### Problem description
Write out, unchanged, the lines from the one holding "repainted,PURPLE SOAP DISPENSER,BROWN" to the close of the listing. Both the first and last lines belong in it.

### Exercise material

--------------------------------

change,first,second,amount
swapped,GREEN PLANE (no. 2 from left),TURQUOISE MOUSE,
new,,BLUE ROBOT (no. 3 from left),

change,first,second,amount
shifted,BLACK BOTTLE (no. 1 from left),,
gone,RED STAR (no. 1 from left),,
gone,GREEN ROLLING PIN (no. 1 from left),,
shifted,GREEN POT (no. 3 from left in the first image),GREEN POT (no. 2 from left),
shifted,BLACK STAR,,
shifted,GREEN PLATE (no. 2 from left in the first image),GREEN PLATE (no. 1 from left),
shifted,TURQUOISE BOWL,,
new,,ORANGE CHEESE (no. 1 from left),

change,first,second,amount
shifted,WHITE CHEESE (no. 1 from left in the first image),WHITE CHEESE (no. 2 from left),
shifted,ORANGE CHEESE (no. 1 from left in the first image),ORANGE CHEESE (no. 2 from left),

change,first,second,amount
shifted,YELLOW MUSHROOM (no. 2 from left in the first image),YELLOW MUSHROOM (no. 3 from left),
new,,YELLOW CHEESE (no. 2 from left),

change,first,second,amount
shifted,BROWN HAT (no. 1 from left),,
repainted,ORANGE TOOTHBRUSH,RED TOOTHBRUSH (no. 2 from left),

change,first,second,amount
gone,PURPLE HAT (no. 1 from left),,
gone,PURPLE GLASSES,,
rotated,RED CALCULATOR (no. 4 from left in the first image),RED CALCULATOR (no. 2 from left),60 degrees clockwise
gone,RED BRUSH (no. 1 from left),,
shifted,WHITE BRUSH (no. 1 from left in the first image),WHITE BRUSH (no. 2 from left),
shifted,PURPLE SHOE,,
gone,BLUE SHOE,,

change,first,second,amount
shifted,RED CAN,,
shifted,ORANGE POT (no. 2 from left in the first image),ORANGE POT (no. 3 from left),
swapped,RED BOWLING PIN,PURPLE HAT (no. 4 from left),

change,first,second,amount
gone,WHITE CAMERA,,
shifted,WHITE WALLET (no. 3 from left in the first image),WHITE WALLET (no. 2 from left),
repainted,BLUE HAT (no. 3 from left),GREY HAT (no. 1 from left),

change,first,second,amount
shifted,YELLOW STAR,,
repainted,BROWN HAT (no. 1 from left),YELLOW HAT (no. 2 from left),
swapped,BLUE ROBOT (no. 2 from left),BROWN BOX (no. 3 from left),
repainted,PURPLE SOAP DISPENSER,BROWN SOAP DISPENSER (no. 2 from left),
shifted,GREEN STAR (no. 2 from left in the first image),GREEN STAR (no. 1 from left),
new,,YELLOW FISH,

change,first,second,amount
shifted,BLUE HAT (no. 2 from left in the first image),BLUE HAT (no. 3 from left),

--------------------------------

### Your solution
repainted,PURPLE SOAP DISPENSER,BROWN SOAP DISPENSER (no. 2 from left),
shifted,GREEN STAR (no. 2 from left in the first image),GREEN STAR (no. 1 from left),
new,,YELLOW FISH,

change,first,second,amount
shifted,BLUE HAT (no. 2 from left in the first image),BLUE HAT (no. 3 from left),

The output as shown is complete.